Requirement: Locate all lines in the data below that hold "degrees" and show them.

Supplied records:
-- -- --

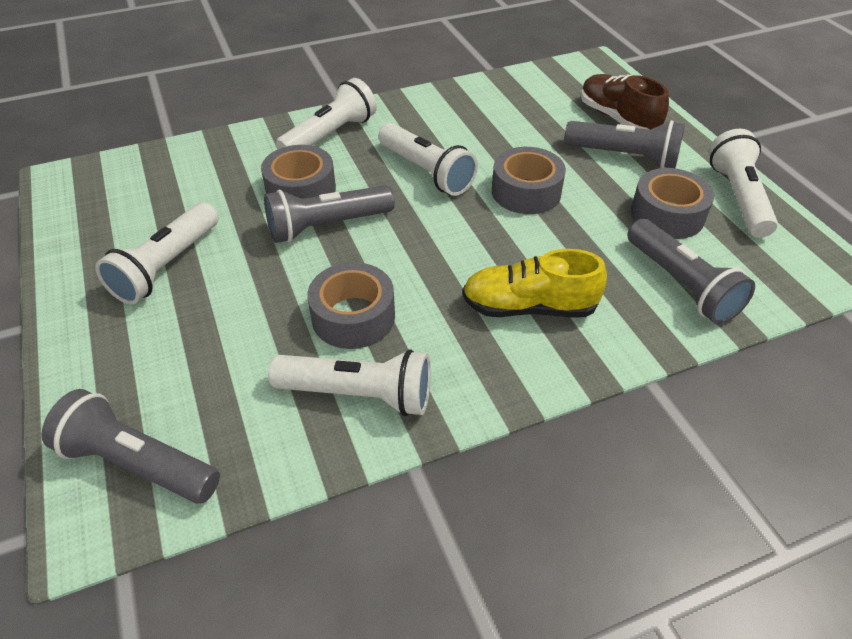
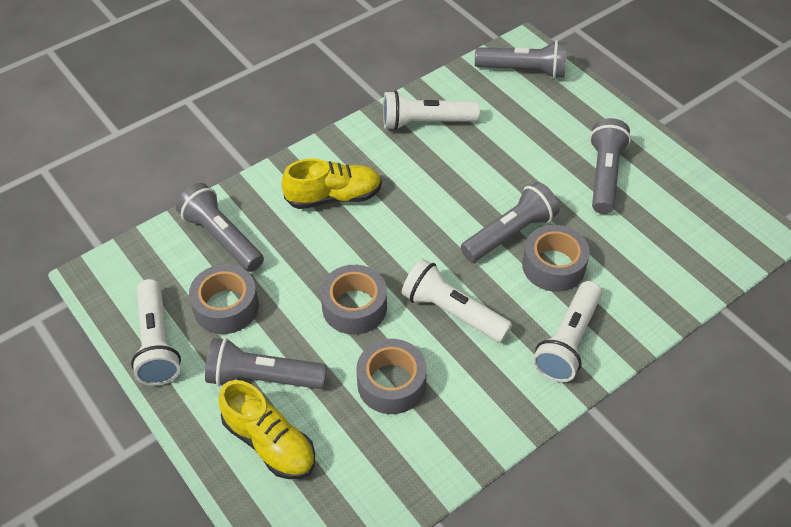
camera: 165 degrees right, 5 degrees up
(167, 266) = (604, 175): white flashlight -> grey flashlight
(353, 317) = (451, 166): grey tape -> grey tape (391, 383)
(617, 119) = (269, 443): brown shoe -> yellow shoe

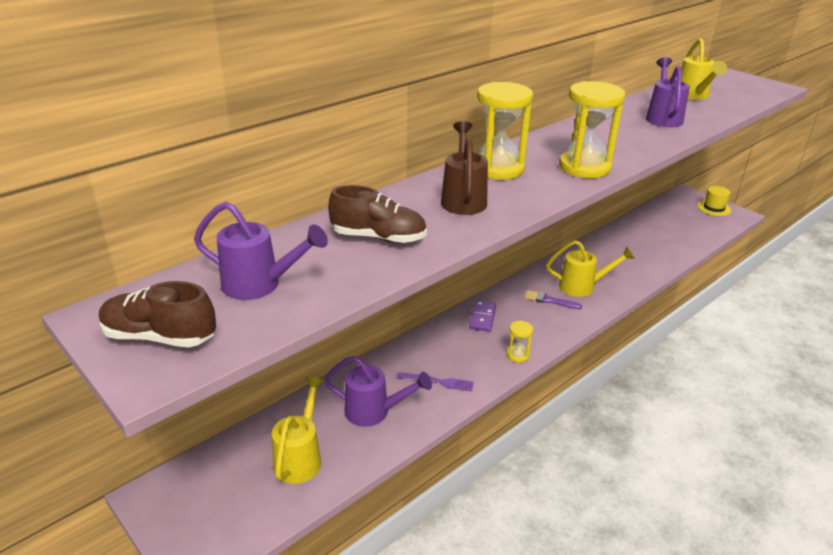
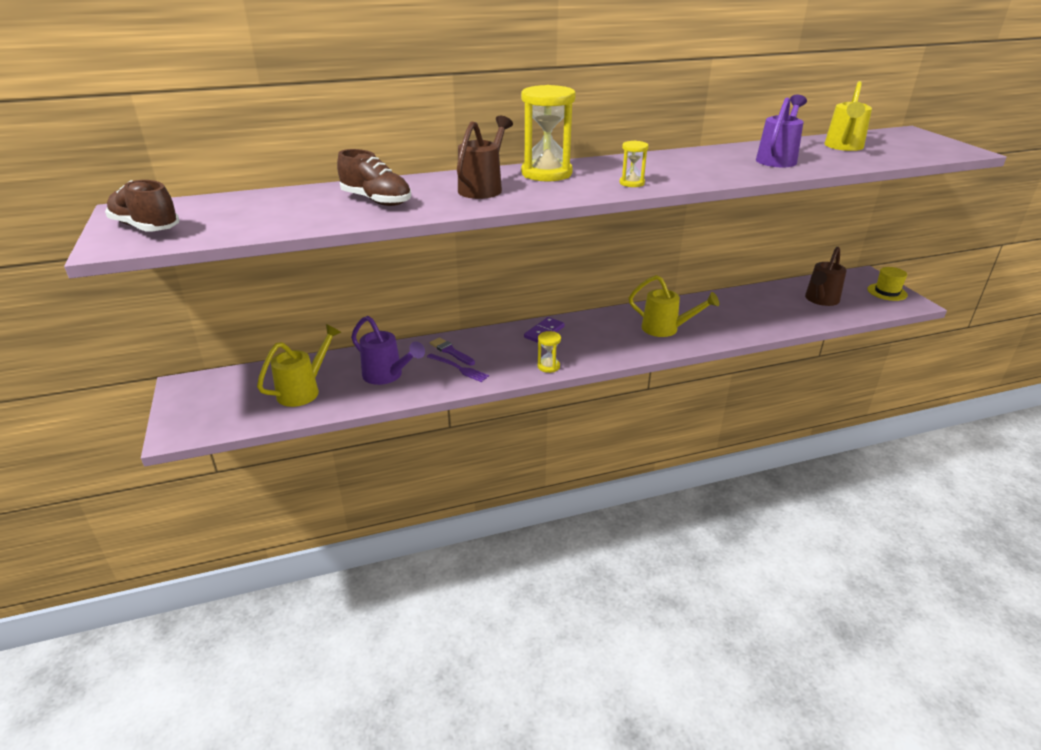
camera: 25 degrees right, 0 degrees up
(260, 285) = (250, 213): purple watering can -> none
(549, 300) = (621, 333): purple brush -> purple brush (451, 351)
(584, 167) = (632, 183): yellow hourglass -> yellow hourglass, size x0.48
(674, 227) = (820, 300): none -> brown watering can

-- -- --

Answer box:
camera: 165 degrees right, 5 degrees up
camera: 25 degrees right, 0 degrees up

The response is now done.